§ **Exercise input**
+---+

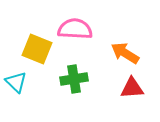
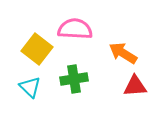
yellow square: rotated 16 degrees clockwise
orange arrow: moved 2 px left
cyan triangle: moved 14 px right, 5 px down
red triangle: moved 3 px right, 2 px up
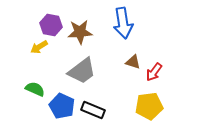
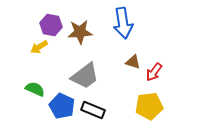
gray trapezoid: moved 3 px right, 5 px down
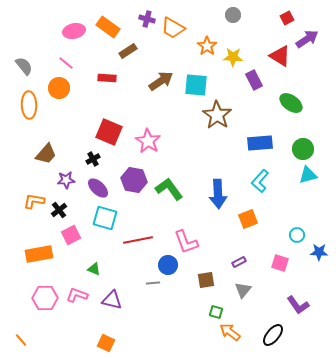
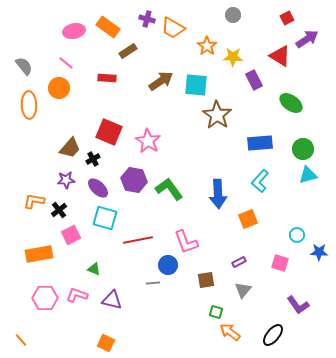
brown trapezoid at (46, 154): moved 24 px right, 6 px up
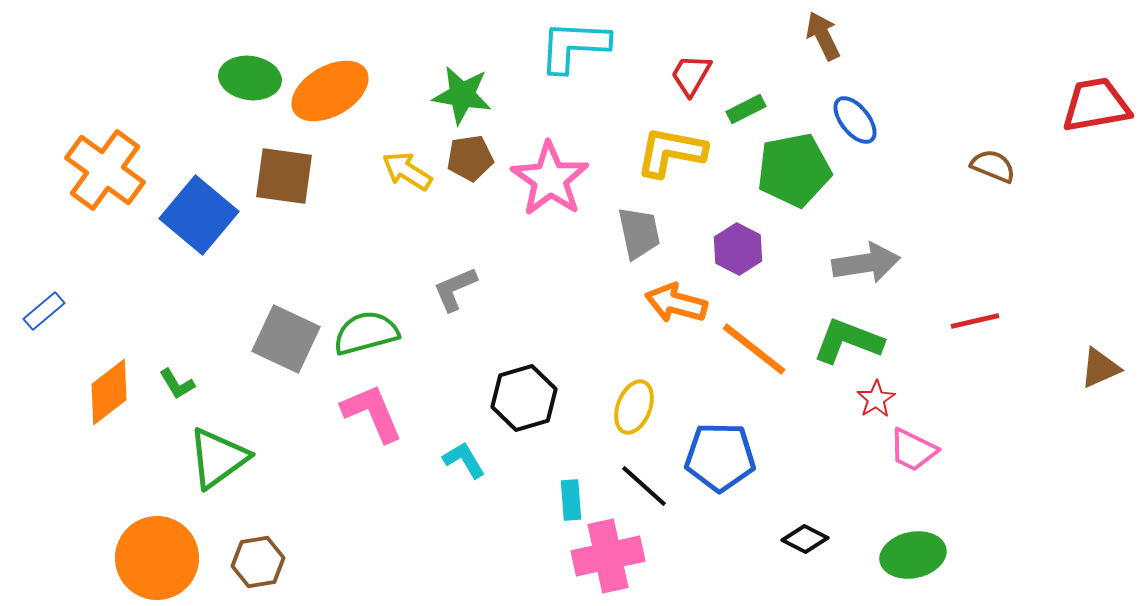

+---+

§ **What this task involves**
For the entries above, the output must hold exactly the lines from the one with "orange arrow: moved 2 px left" through the last line, both included, and no pictures.

§ **Written answer**
orange arrow: moved 2 px left
cyan triangle: moved 14 px right, 5 px down
red triangle: moved 3 px right, 2 px up
gray trapezoid: moved 3 px right, 5 px down
brown trapezoid at (46, 154): moved 24 px right, 6 px up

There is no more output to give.